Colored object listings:
####################
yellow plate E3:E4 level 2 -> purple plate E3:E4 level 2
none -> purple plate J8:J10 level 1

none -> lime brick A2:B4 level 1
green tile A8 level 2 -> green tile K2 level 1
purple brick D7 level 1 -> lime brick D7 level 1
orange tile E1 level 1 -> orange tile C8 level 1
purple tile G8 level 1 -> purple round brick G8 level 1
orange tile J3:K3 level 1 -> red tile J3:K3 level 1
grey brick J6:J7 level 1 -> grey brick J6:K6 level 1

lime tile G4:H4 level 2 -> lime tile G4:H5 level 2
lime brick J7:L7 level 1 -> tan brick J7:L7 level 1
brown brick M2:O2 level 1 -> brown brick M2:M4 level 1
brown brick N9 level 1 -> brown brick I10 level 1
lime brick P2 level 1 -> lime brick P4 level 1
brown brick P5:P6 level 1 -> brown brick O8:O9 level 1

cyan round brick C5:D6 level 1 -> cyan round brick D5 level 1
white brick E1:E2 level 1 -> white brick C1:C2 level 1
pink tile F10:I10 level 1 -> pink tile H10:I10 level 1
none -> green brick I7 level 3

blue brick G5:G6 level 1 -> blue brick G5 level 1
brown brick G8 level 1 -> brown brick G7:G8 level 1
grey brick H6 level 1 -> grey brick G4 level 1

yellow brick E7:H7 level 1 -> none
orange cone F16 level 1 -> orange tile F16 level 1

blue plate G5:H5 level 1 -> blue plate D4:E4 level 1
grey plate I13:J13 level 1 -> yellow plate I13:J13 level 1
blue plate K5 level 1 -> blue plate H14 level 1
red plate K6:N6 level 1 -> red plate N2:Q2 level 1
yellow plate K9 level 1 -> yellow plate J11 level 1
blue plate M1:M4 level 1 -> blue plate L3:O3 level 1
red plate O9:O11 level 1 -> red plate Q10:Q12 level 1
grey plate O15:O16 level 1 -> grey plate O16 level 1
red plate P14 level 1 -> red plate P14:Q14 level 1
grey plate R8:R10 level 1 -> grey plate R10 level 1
####################
__PROBLEM DESCRIPTION__. Of the lines above, output exactly those from the line bearing "cyan round brick C5:D6" through the line bearing "blue brick G5:G6", inclusive.

__SOLUTION TO THIS TASK__.
cyan round brick C5:D6 level 1 -> cyan round brick D5 level 1
white brick E1:E2 level 1 -> white brick C1:C2 level 1
pink tile F10:I10 level 1 -> pink tile H10:I10 level 1
none -> green brick I7 level 3

blue brick G5:G6 level 1 -> blue brick G5 level 1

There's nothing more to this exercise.